What you are asked to do:
Nothing but a verbatim copy of the data, minus the images, should be returned.

### Excerpted records ###

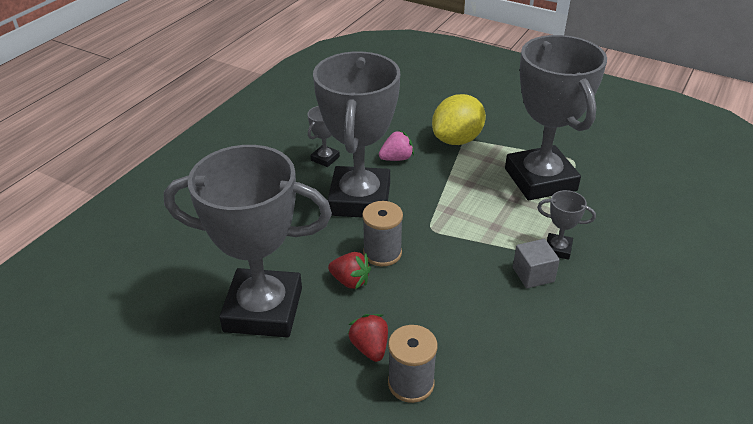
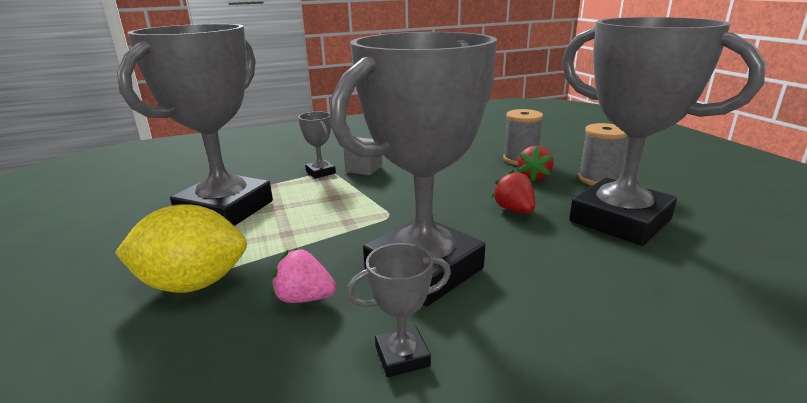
camera: 140 degrees left, 15 degrees down
(382, 253) = (461, 216): grey spool -> grey spool (598, 179)

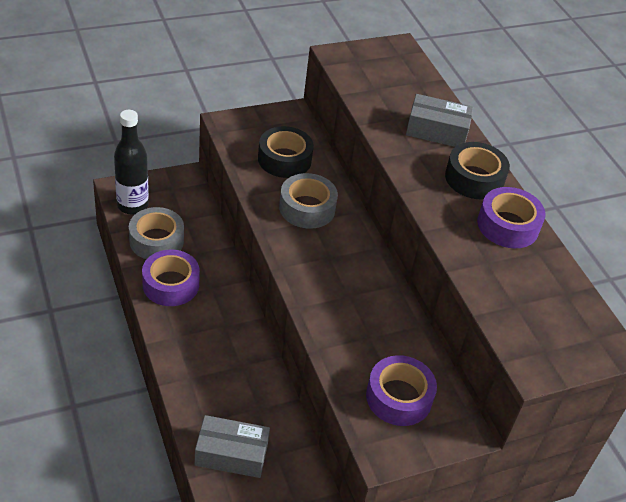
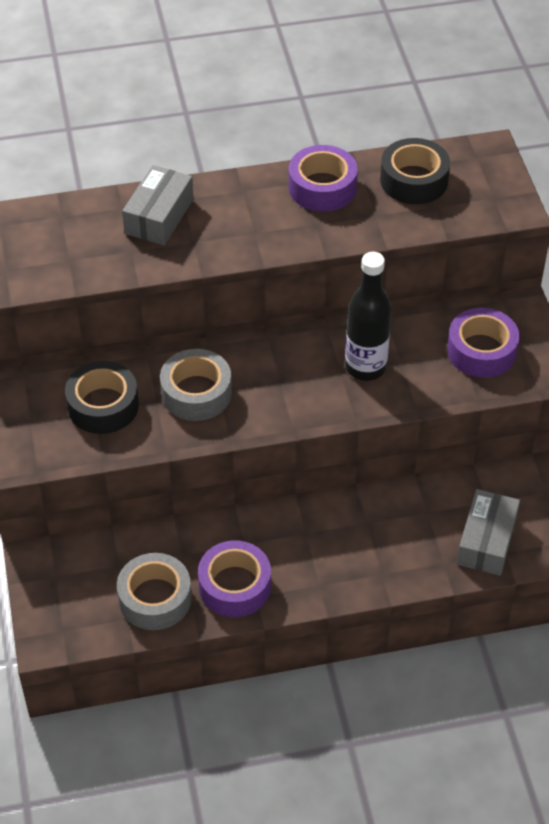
camera: 75 degrees left, 5 degrees up
(132, 205) = (83, 624): black bottle -> black bottle (365, 367)
(474, 178) = (245, 199): black tape -> black tape (414, 180)

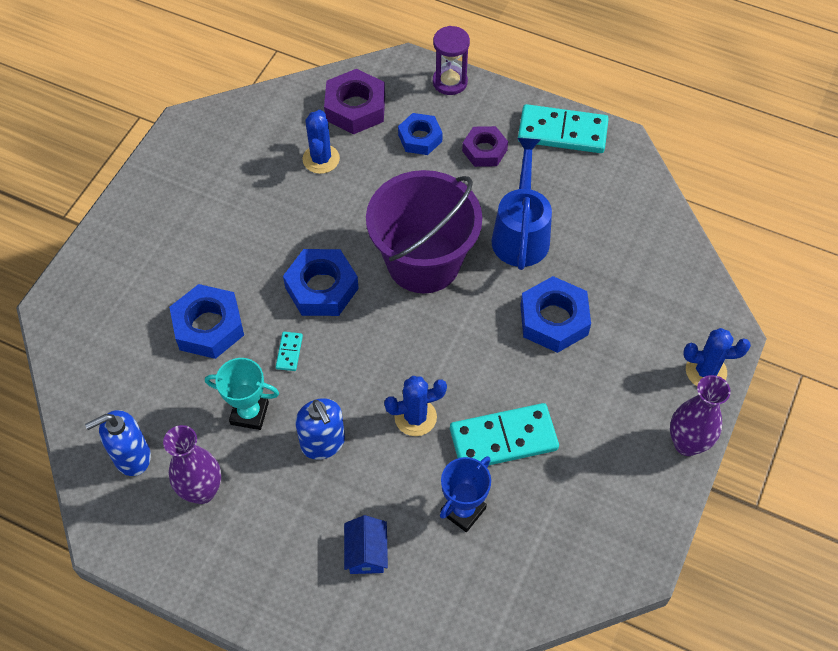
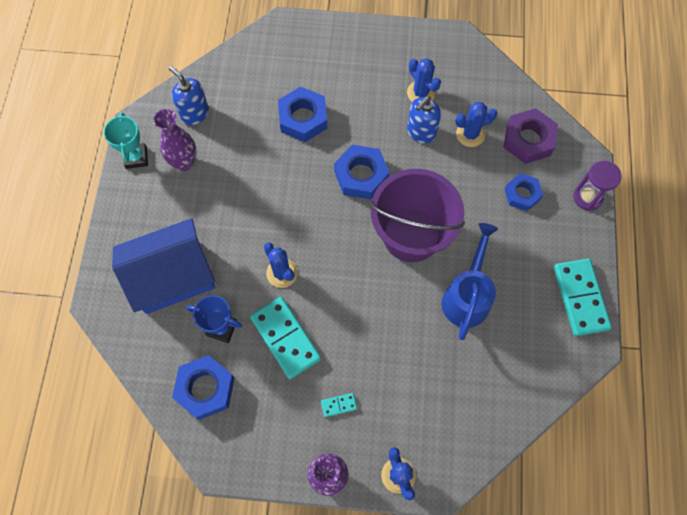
camera: 70 degrees right, 10 degrees up
(240, 188) = (421, 93): none -> blue cactus
(249, 413) = (248, 168): turquoise trophy -> turquoise trophy (136, 157)
(289, 352) = (302, 174): turquoise domino -> turquoise domino (338, 405)
(323, 443) = (242, 221): blue soap dispenser -> blue soap dispenser (421, 132)
(366, 552) = (172, 276): blue house -> blue house, size x2.39
(484, 150) = (533, 244): purple nut -> none
(521, 233) = (467, 296): blue watering can -> blue watering can turned 60 degrees counterclockwise
(554, 320) = (398, 344): blue nut -> blue nut (205, 389)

###

Solution to this task:
camera: 140 degrees left, 15 degrees down
(382, 253) = (461, 216): grey spool -> grey spool (598, 179)

camera: 75 degrees left, 5 degrees up
(132, 205) = (83, 624): black bottle -> black bottle (365, 367)
(474, 178) = (245, 199): black tape -> black tape (414, 180)

camera: 70 degrees right, 10 degrees up
(240, 188) = (421, 93): none -> blue cactus
(249, 413) = (248, 168): turquoise trophy -> turquoise trophy (136, 157)
(289, 352) = (302, 174): turquoise domino -> turquoise domino (338, 405)
(323, 443) = (242, 221): blue soap dispenser -> blue soap dispenser (421, 132)
(366, 552) = (172, 276): blue house -> blue house, size x2.39
(484, 150) = (533, 244): purple nut -> none
(521, 233) = (467, 296): blue watering can -> blue watering can turned 60 degrees counterclockwise
(554, 320) = (398, 344): blue nut -> blue nut (205, 389)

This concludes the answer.